- **ABOUT THIS EXERCISE**
Restate the listing that follows word for word, without its pictures.

★ ★ ★

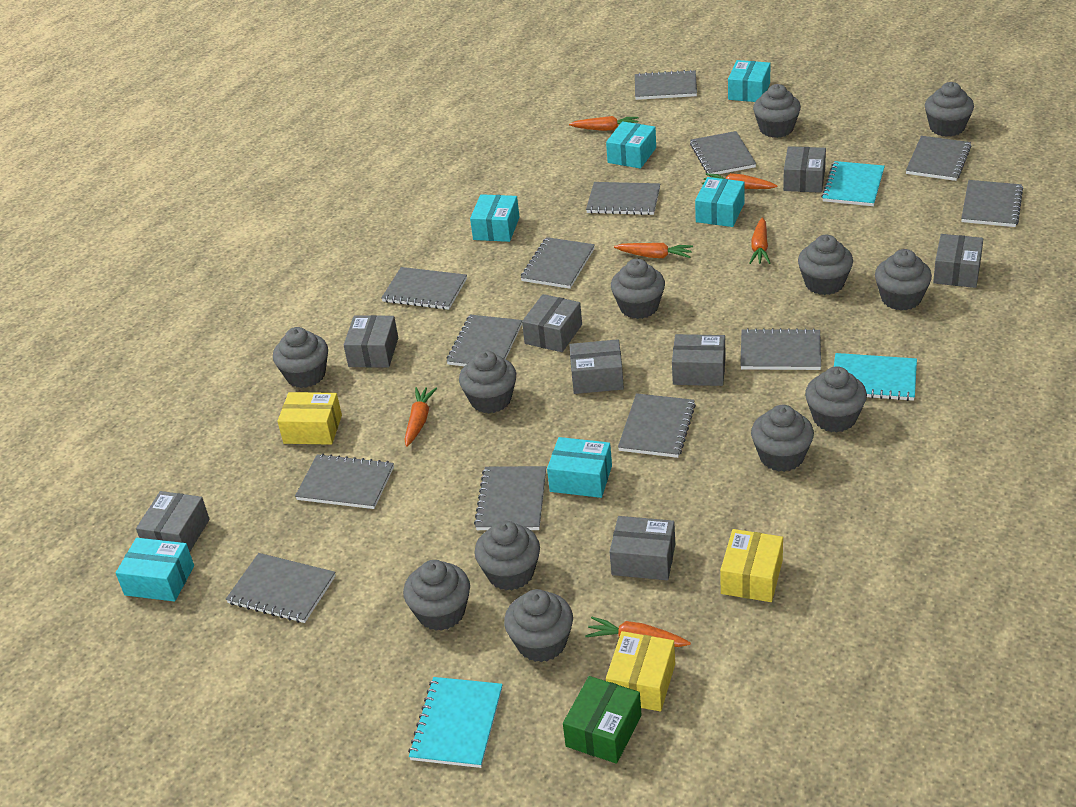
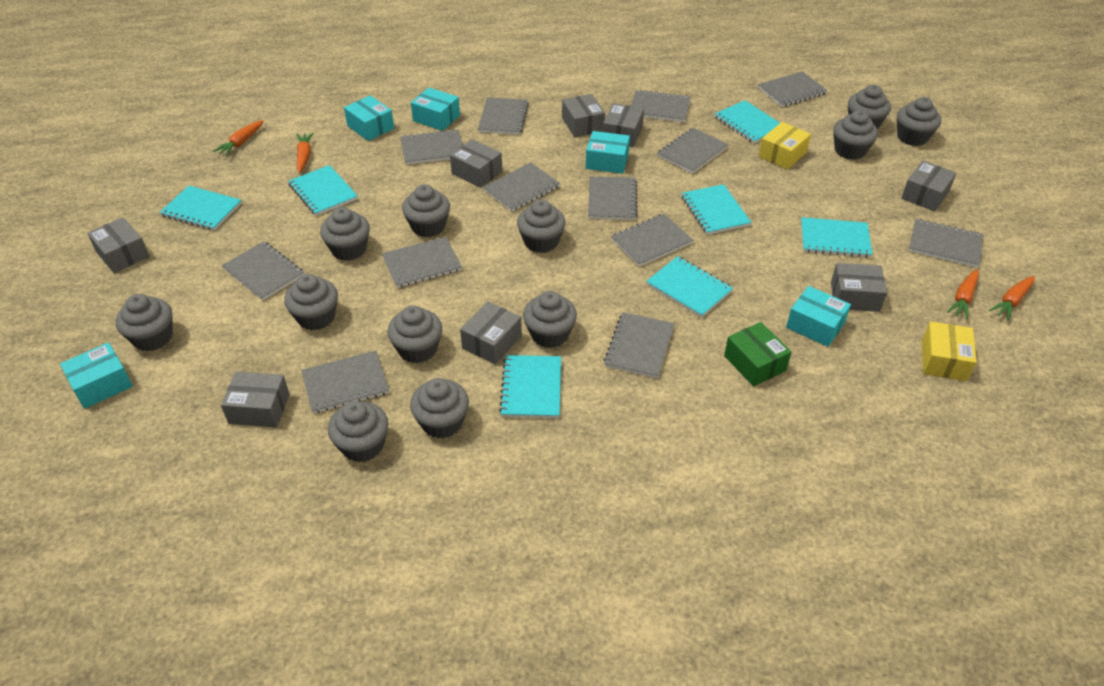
orange carrot: 6 -> 4
turquoise box: 6 -> 5
turquoise notebook: 3 -> 7
yellow box: 3 -> 2

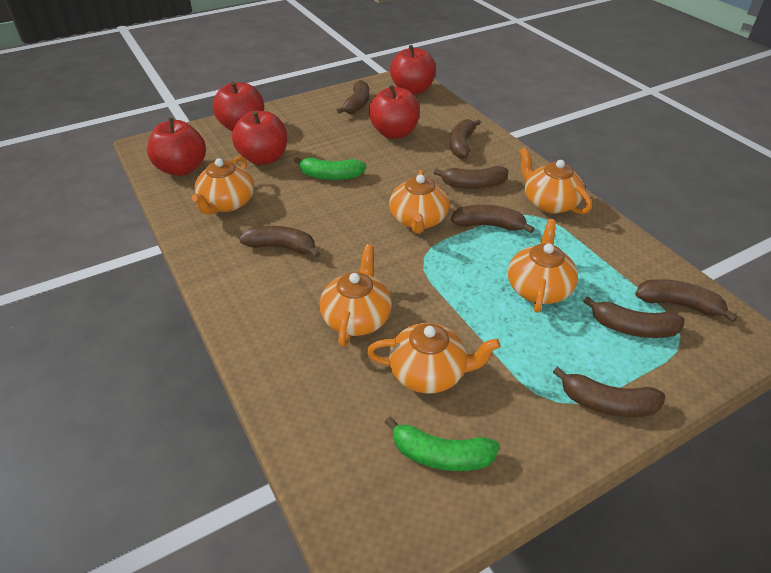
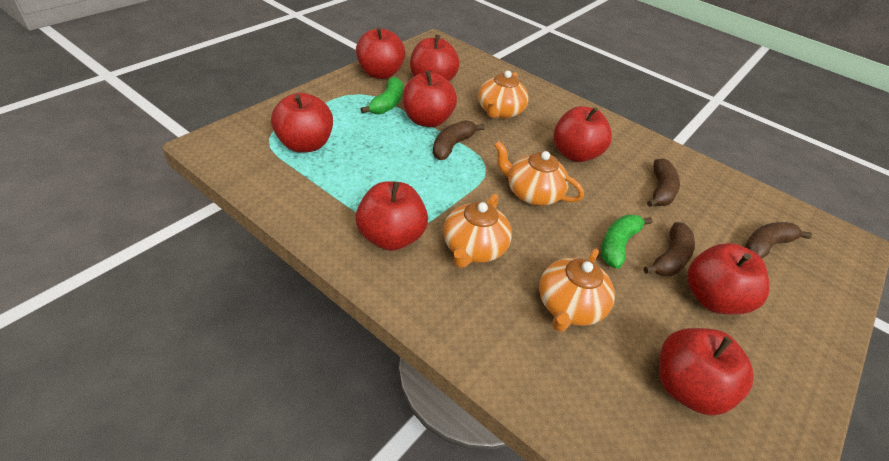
brown banana: 8 -> 4
orange teapot: 6 -> 4
red apple: 5 -> 8

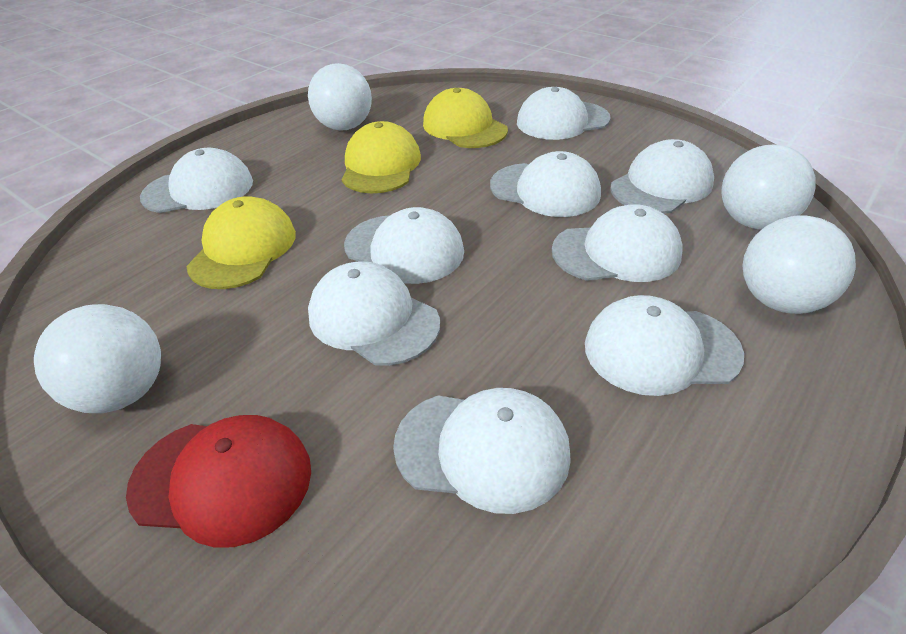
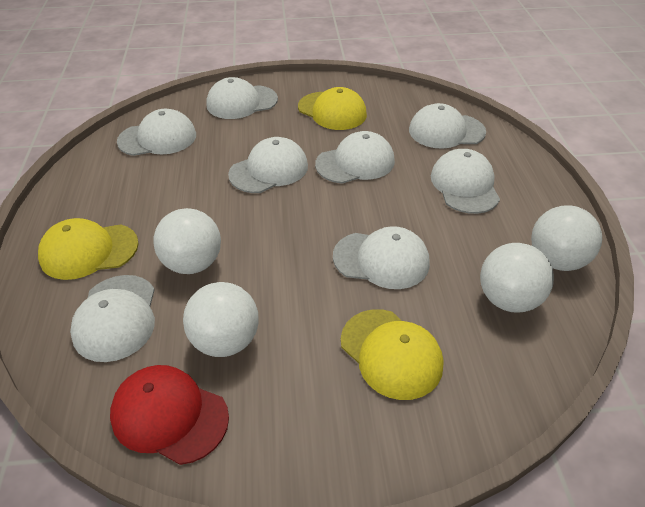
white cap: 9 -> 8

★ ★ ★

- **ANSWER SECTION**
orange carrot: 6 -> 4
turquoise box: 6 -> 5
turquoise notebook: 3 -> 7
yellow box: 3 -> 2

brown banana: 8 -> 4
orange teapot: 6 -> 4
red apple: 5 -> 8

white cap: 9 -> 8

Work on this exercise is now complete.